Data records:

━━━

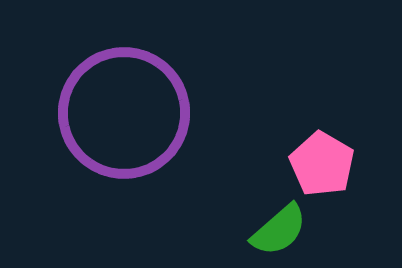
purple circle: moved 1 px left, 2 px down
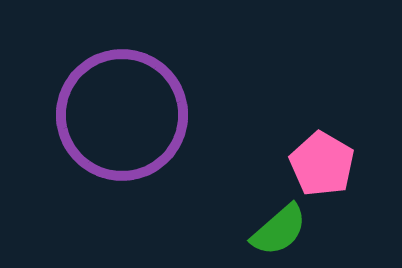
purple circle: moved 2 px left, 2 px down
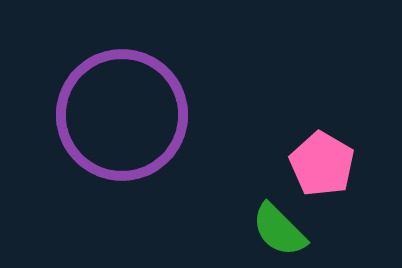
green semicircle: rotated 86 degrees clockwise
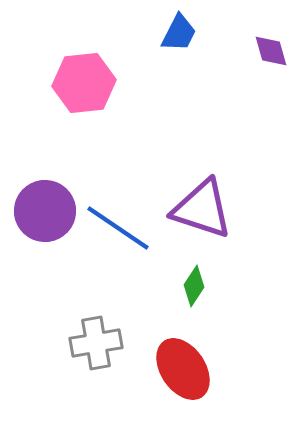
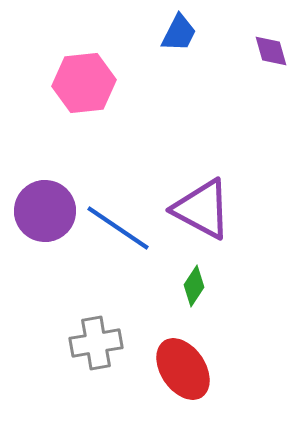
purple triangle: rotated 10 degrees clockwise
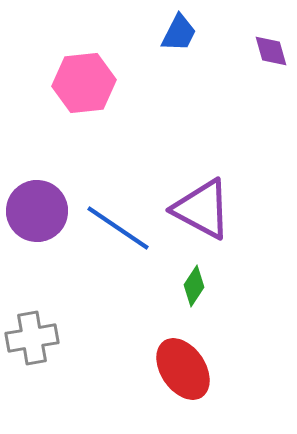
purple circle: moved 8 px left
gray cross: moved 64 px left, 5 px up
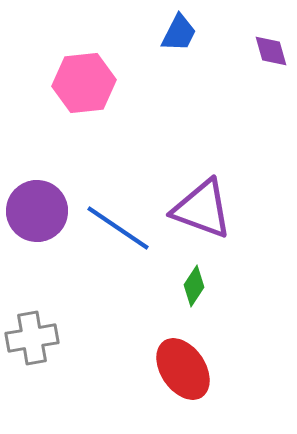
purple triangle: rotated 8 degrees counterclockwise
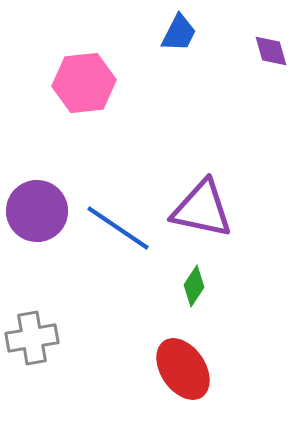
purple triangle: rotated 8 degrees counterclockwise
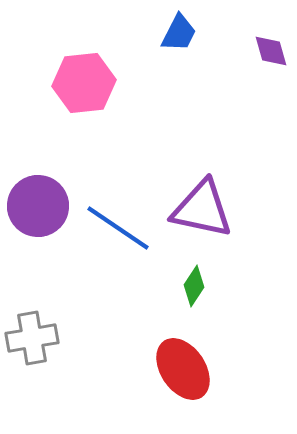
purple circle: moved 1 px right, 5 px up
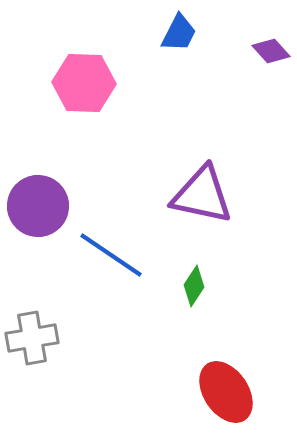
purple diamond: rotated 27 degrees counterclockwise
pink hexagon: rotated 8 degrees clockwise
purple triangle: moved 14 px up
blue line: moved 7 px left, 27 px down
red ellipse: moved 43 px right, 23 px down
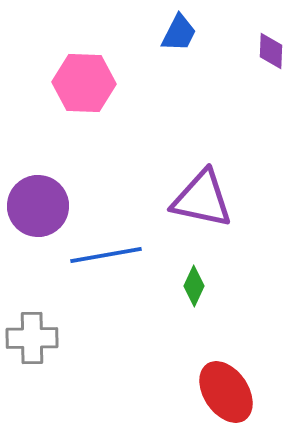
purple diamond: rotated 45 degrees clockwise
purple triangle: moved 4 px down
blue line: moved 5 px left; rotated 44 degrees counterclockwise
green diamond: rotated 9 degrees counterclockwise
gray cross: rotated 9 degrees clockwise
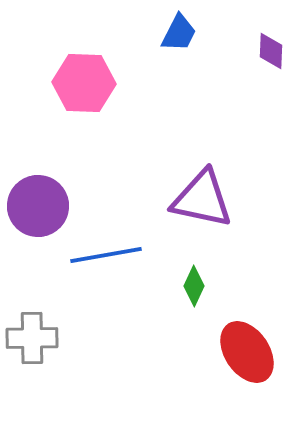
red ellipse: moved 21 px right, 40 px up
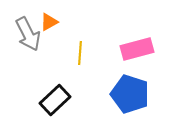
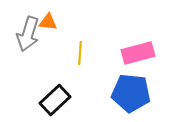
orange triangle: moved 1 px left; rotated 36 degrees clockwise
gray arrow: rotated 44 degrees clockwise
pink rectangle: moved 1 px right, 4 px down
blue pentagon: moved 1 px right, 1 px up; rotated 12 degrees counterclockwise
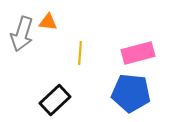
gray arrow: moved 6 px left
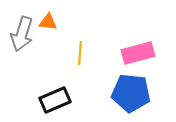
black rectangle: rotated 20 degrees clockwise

━━━

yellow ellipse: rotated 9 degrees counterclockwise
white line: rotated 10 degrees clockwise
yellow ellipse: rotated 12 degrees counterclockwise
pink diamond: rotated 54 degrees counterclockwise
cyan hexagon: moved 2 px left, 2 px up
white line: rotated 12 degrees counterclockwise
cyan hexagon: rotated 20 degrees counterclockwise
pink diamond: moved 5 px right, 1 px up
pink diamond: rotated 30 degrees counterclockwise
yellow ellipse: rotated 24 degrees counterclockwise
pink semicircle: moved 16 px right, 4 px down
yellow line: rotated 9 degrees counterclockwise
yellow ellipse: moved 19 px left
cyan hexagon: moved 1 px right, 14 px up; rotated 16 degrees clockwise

━━━

What this task involves: Reproduce the entries above word for word, beginning at the line that contains "orange triangle: moved" and stopping after the line that contains "black rectangle: rotated 20 degrees clockwise". Leave the pictures out of your answer.

Result of this exercise:
orange triangle: moved 1 px left; rotated 36 degrees clockwise
gray arrow: rotated 44 degrees clockwise
pink rectangle: moved 1 px right, 4 px down
blue pentagon: moved 1 px right, 1 px up; rotated 12 degrees counterclockwise
gray arrow: moved 6 px left
black rectangle: rotated 20 degrees clockwise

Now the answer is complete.